Ignoring the pictures, copy the data exactly.
Start of Data to process
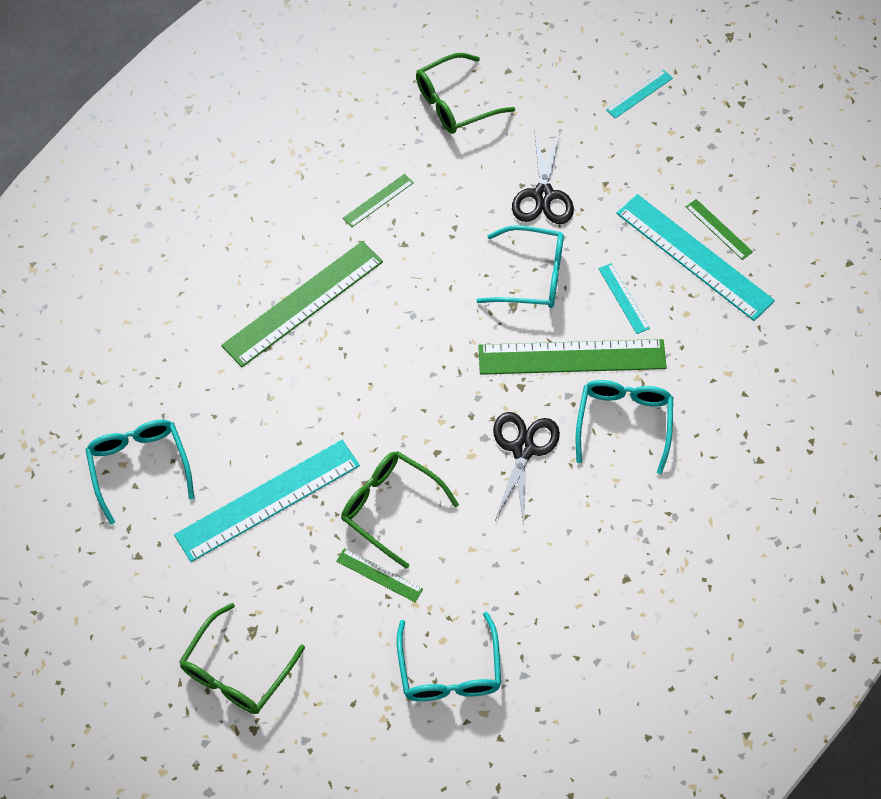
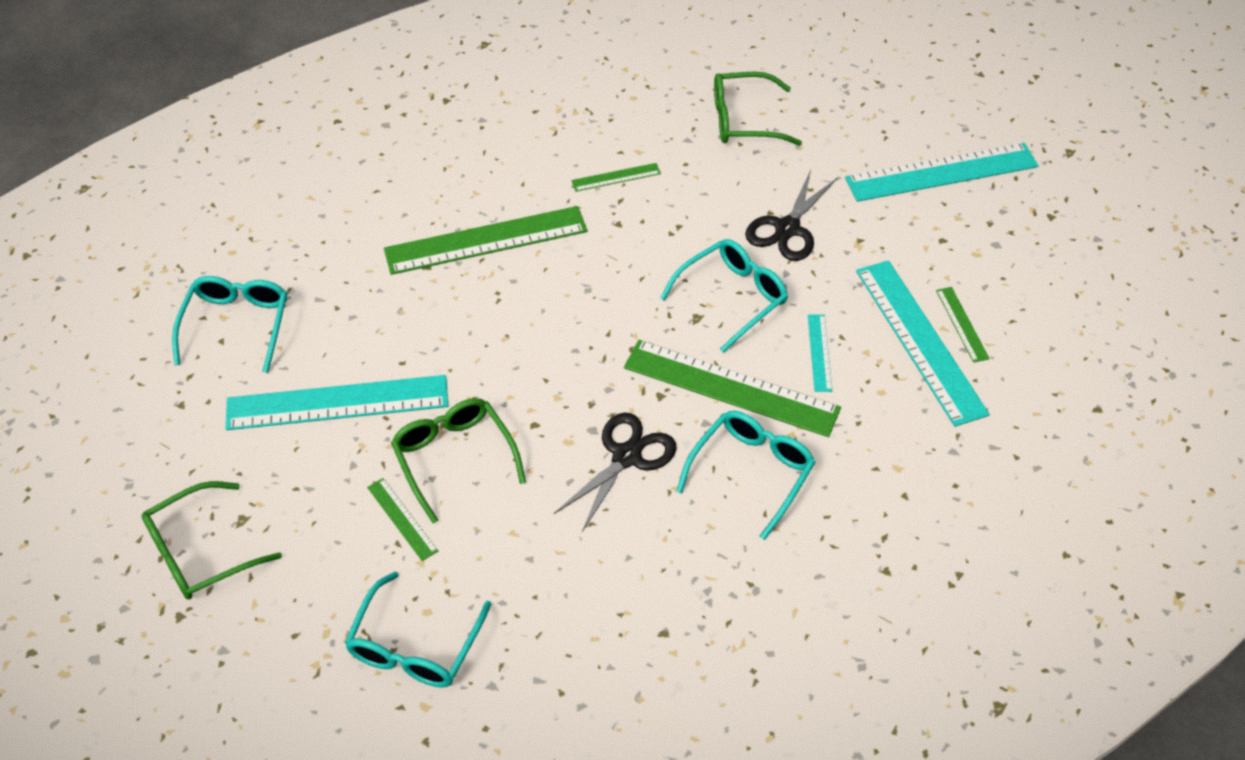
camera: 25 degrees right, 10 degrees down
(532, 276) = (732, 297): turquoise glasses -> turquoise glasses turned 75 degrees counterclockwise
(639, 94) = (941, 172): turquoise ruler -> turquoise ruler, size x2.18

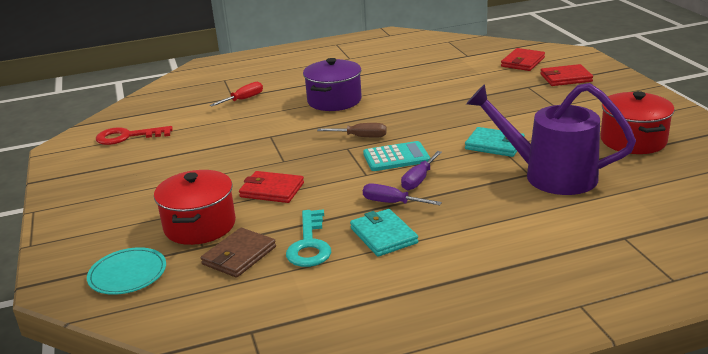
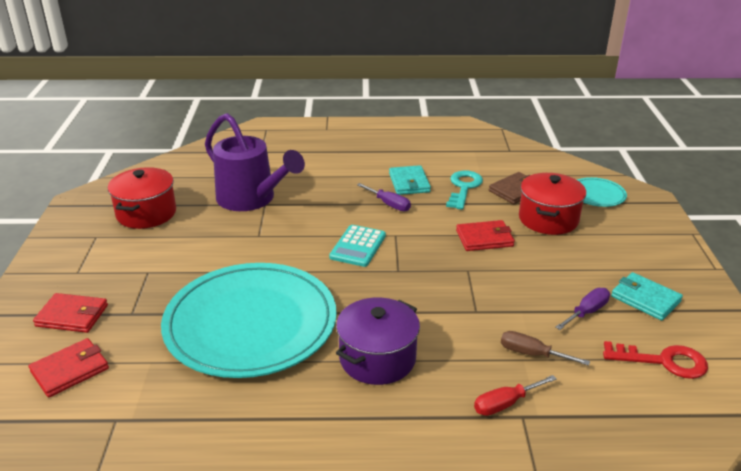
camera: 165 degrees left, 5 degrees up
(272, 190) = (484, 238): red wallet -> red wallet turned 45 degrees counterclockwise
(361, 137) = (376, 282): brown screwdriver -> brown screwdriver (532, 354)
(396, 157) = (358, 246): turquoise calculator -> turquoise calculator turned 75 degrees counterclockwise
(418, 180) = (354, 219): purple screwdriver -> purple screwdriver (587, 312)
(437, 98) = (251, 324): none -> turquoise plate
(494, 145) = (260, 238): turquoise wallet -> turquoise wallet (645, 299)

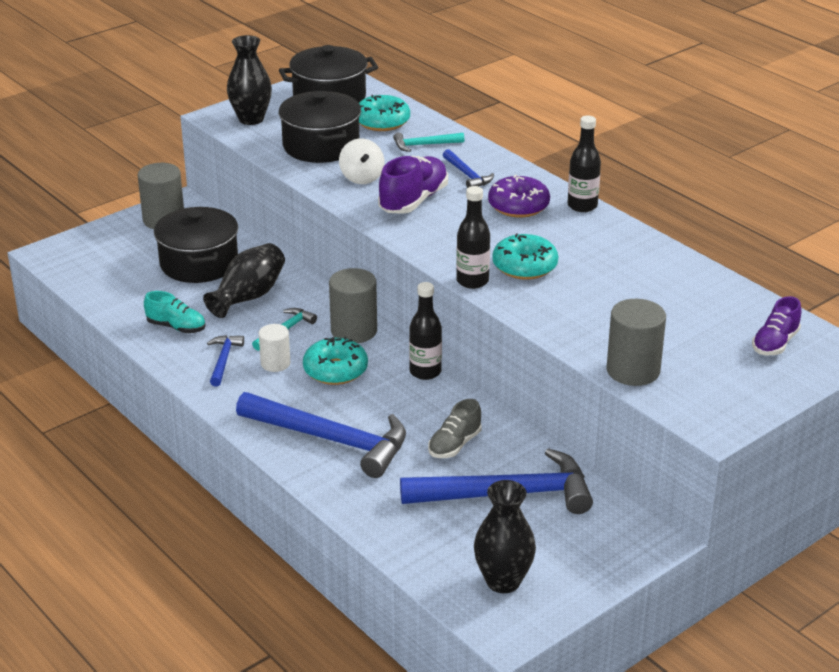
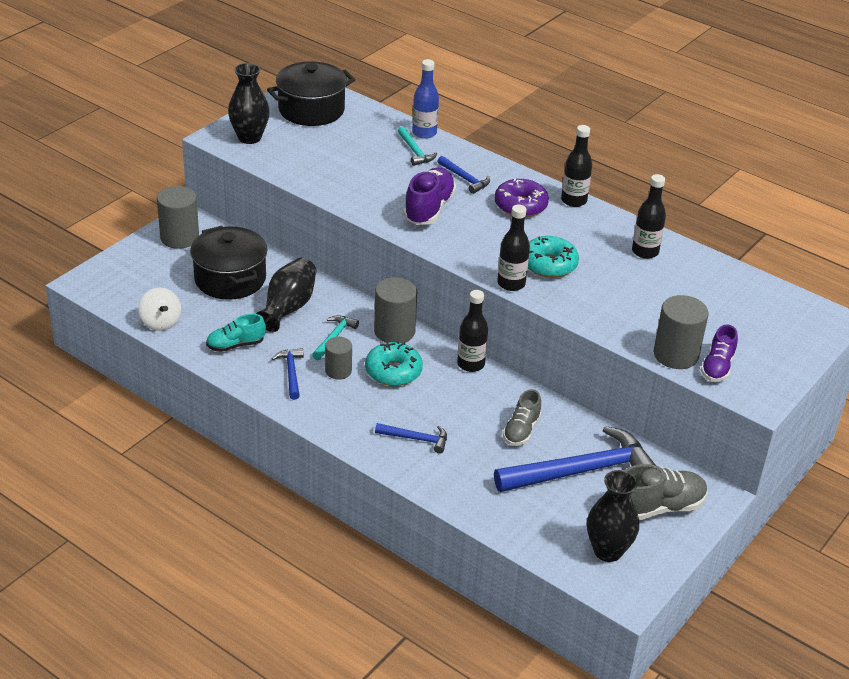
camera: 15 degrees left, 5 degrees up
(176, 327) = (235, 345): turquoise shoe -> turquoise shoe turned 150 degrees clockwise
(275, 363) = (338, 371): white cylinder -> grey cylinder
(321, 146) = (324, 160): black pot -> none
(332, 440) = (416, 439): blue hammer -> blue hammer, size x0.46
(362, 178) = (374, 190): white spinning top -> white spinning top (161, 322)
(382, 122) = (368, 131): turquoise donut -> none
(424, 145) = (415, 152): turquoise hammer -> turquoise hammer turned 90 degrees counterclockwise
(442, 128) = (424, 133): none -> blue bottle
(580, 543) = (657, 508): none -> grey shoe
(643, 263) = (645, 252): none -> black bottle
(775, 343) = (778, 316): purple shoe -> purple shoe (717, 367)

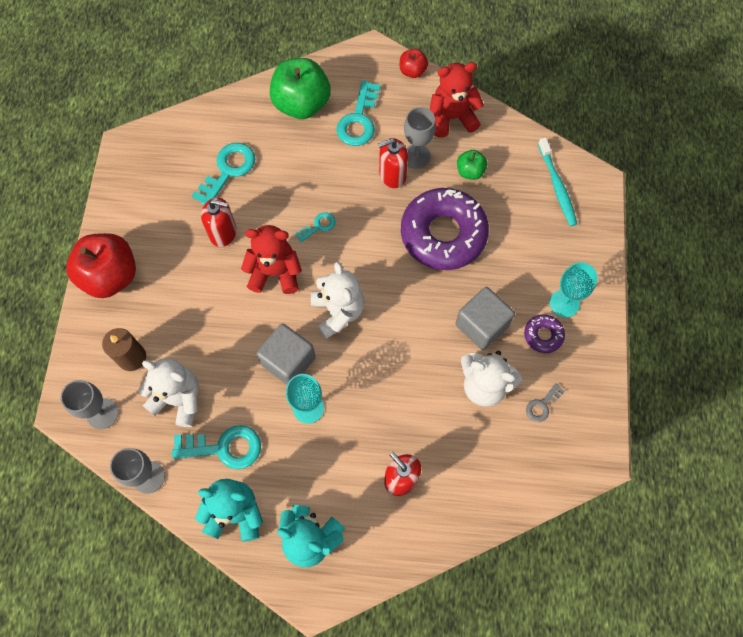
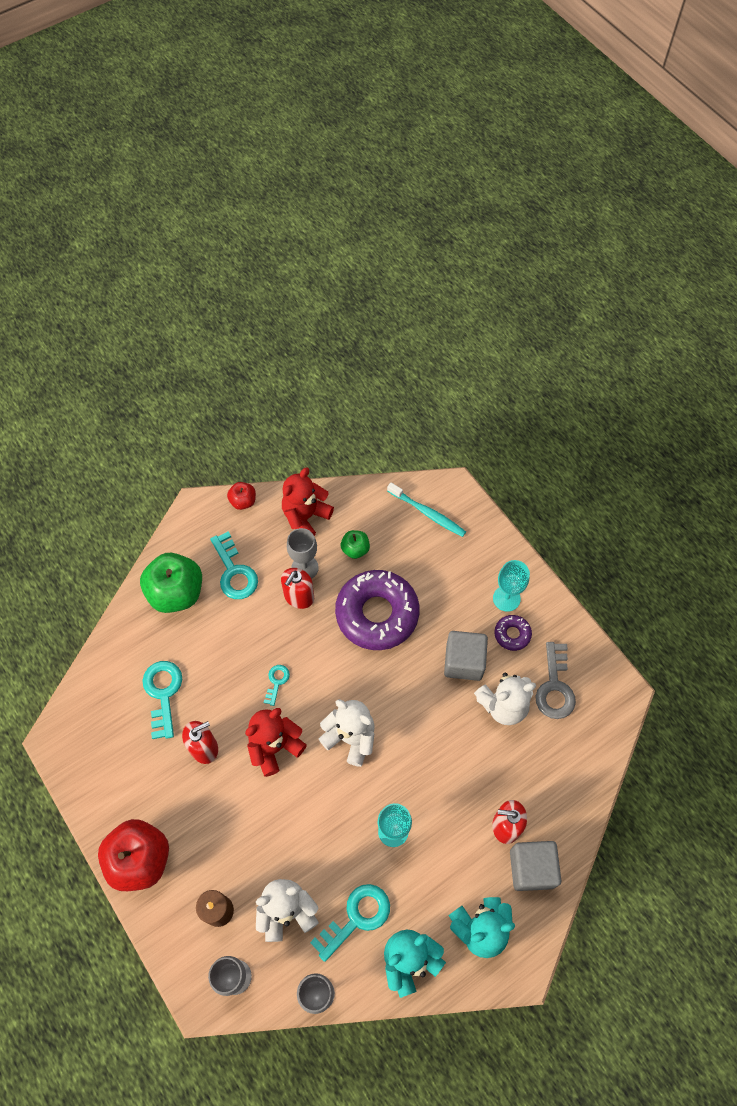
camera: 40 degrees left, 5 degrees down
(288, 361) = (346, 808): grey cube -> grey cube (531, 868)
(542, 405) = (555, 687): grey key -> grey key, size x1.86

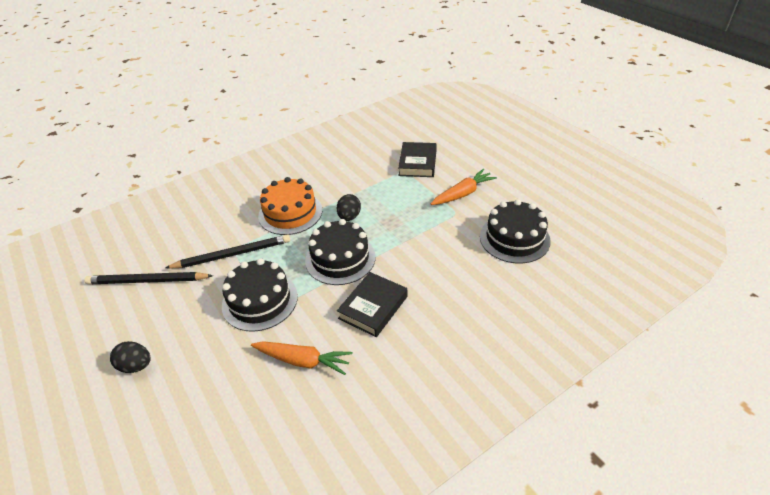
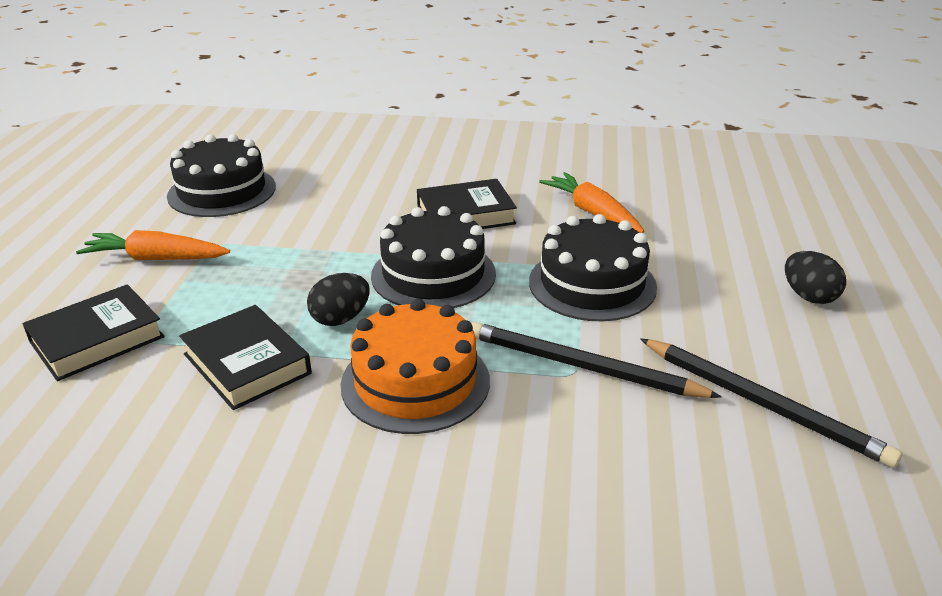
camera: 140 degrees left, 10 degrees down
(356, 185) = (247, 364): none -> black book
End of Data to process
### Task solution
camera: 25 degrees right, 10 degrees down
(532, 276) = (732, 297): turquoise glasses -> turquoise glasses turned 75 degrees counterclockwise
(639, 94) = (941, 172): turquoise ruler -> turquoise ruler, size x2.18

camera: 165 degrees left, 5 degrees up
(272, 190) = (484, 238): red wallet -> red wallet turned 45 degrees counterclockwise
(361, 137) = (376, 282): brown screwdriver -> brown screwdriver (532, 354)
(396, 157) = (358, 246): turquoise calculator -> turquoise calculator turned 75 degrees counterclockwise
(418, 180) = (354, 219): purple screwdriver -> purple screwdriver (587, 312)
(437, 98) = (251, 324): none -> turquoise plate
(494, 145) = (260, 238): turquoise wallet -> turquoise wallet (645, 299)

camera: 15 degrees left, 5 degrees up
(176, 327) = (235, 345): turquoise shoe -> turquoise shoe turned 150 degrees clockwise
(275, 363) = (338, 371): white cylinder -> grey cylinder
(321, 146) = (324, 160): black pot -> none
(332, 440) = (416, 439): blue hammer -> blue hammer, size x0.46
(362, 178) = (374, 190): white spinning top -> white spinning top (161, 322)
(382, 122) = (368, 131): turquoise donut -> none
(424, 145) = (415, 152): turquoise hammer -> turquoise hammer turned 90 degrees counterclockwise
(442, 128) = (424, 133): none -> blue bottle
(580, 543) = (657, 508): none -> grey shoe
(643, 263) = (645, 252): none -> black bottle
(775, 343) = (778, 316): purple shoe -> purple shoe (717, 367)

camera: 40 degrees left, 5 degrees down
(288, 361) = (346, 808): grey cube -> grey cube (531, 868)
(542, 405) = (555, 687): grey key -> grey key, size x1.86

camera: 140 degrees left, 10 degrees down
(356, 185) = (247, 364): none -> black book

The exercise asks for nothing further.